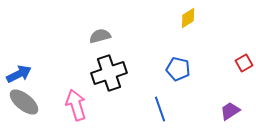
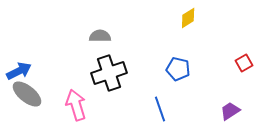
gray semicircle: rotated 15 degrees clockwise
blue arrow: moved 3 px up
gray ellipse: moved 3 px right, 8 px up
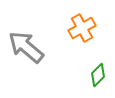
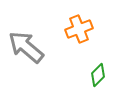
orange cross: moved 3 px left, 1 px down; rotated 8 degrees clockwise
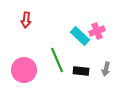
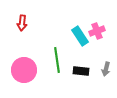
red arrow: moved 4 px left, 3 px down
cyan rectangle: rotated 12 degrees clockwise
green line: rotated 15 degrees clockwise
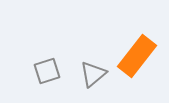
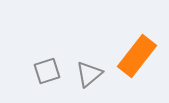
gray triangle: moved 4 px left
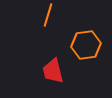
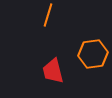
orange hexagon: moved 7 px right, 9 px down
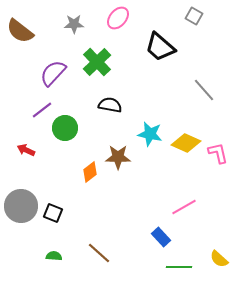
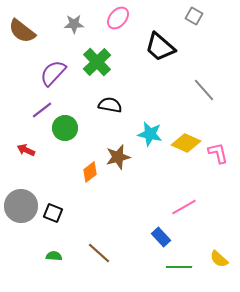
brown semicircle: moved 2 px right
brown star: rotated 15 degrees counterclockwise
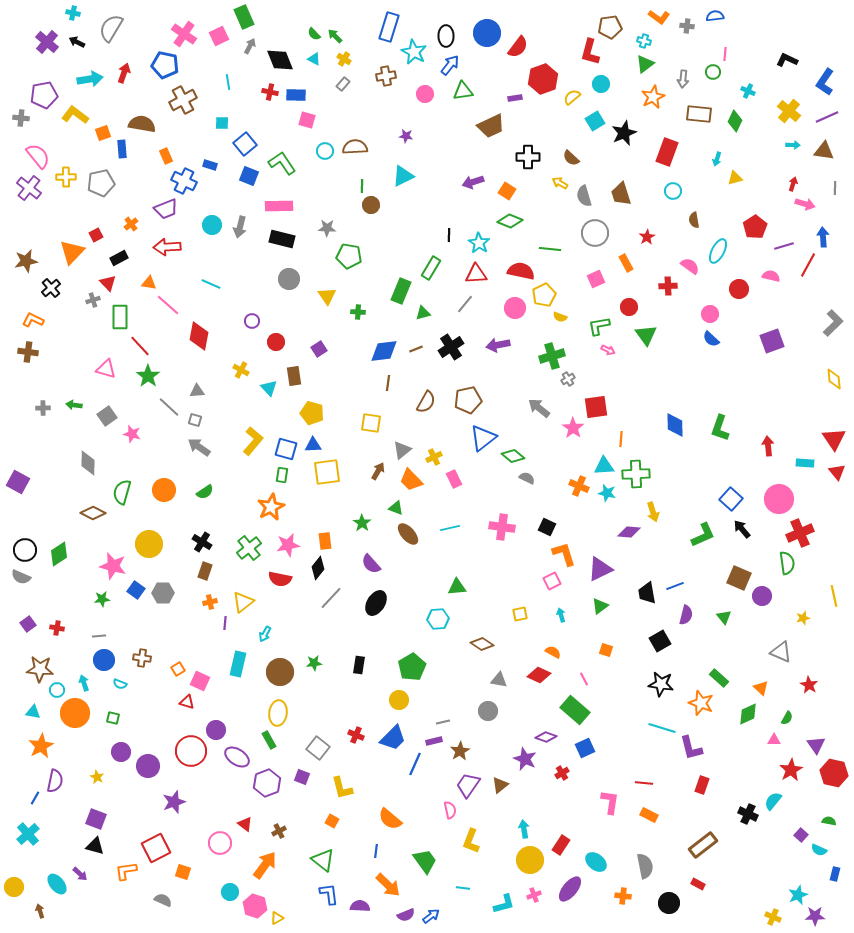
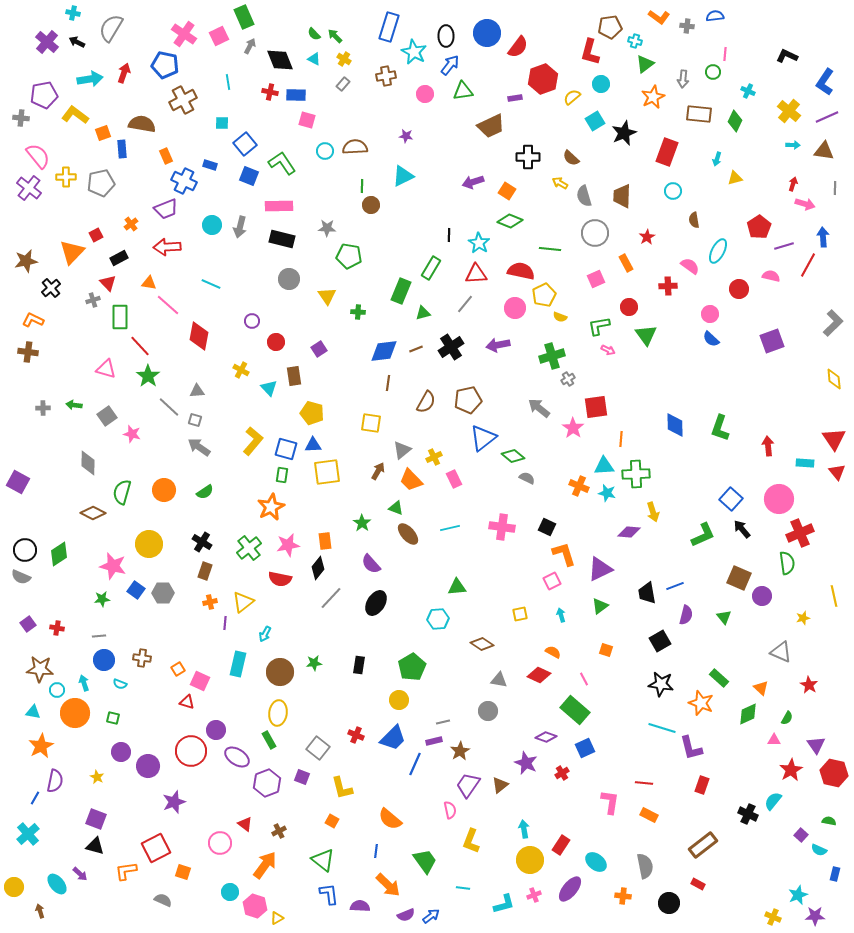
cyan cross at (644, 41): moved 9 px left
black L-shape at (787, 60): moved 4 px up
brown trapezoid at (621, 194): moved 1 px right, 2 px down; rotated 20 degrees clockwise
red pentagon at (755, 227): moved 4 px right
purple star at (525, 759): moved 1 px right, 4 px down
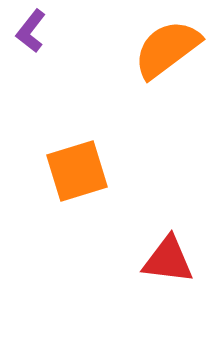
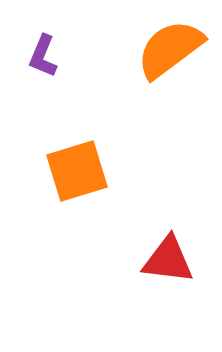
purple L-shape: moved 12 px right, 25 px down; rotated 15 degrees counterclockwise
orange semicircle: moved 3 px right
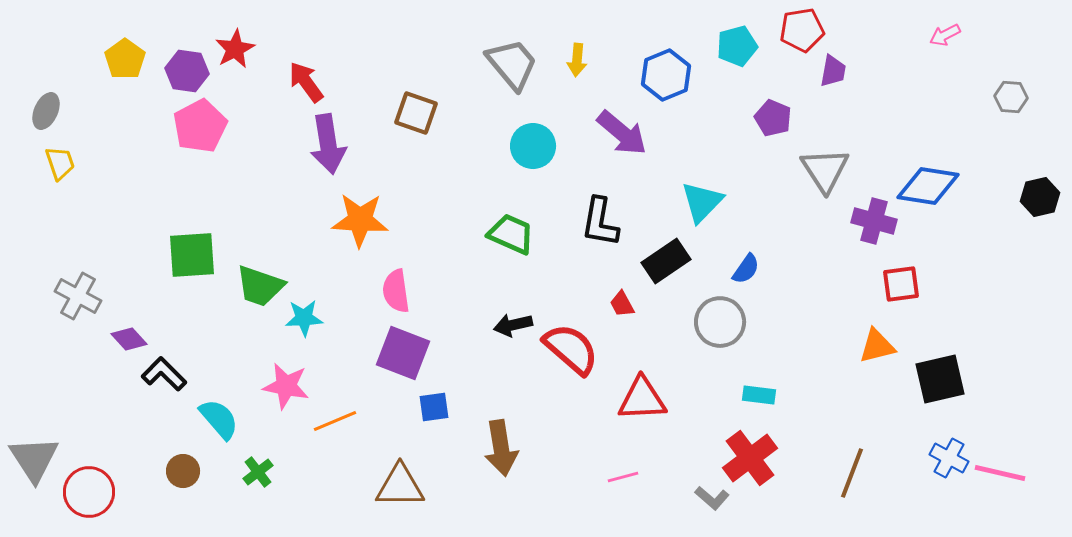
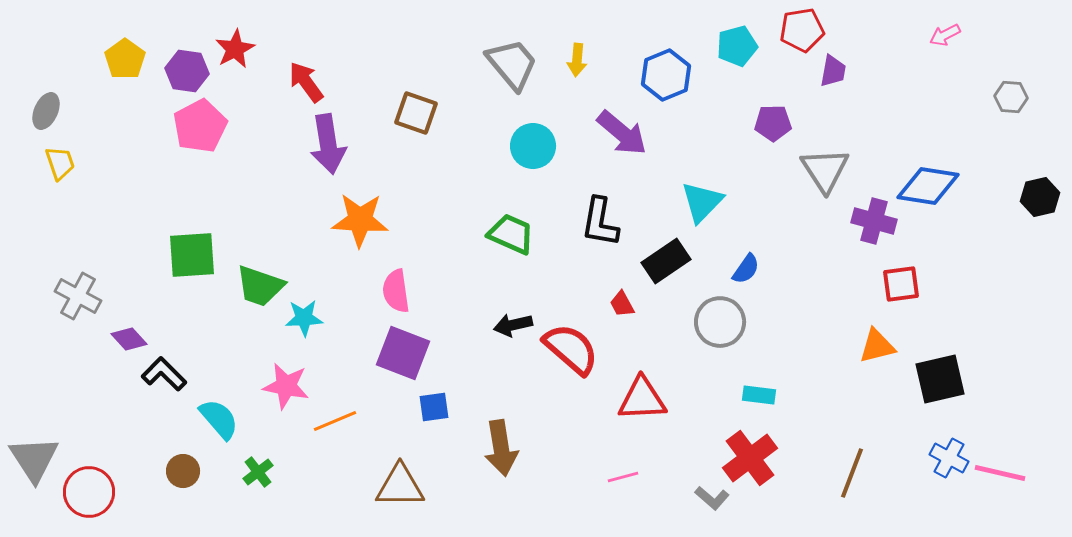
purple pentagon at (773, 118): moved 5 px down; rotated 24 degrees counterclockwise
+ + + + + + +
### [Problem description]
Only an exact copy belongs in the answer: the lines from the one containing "purple star at" through the end of the records, both ends included, minus the pictures.

### [Result of this task]
purple star at (525, 759): moved 1 px right, 4 px down
purple L-shape: moved 12 px right, 25 px down; rotated 15 degrees counterclockwise
orange semicircle: moved 3 px right
purple pentagon at (773, 118): moved 5 px down; rotated 24 degrees counterclockwise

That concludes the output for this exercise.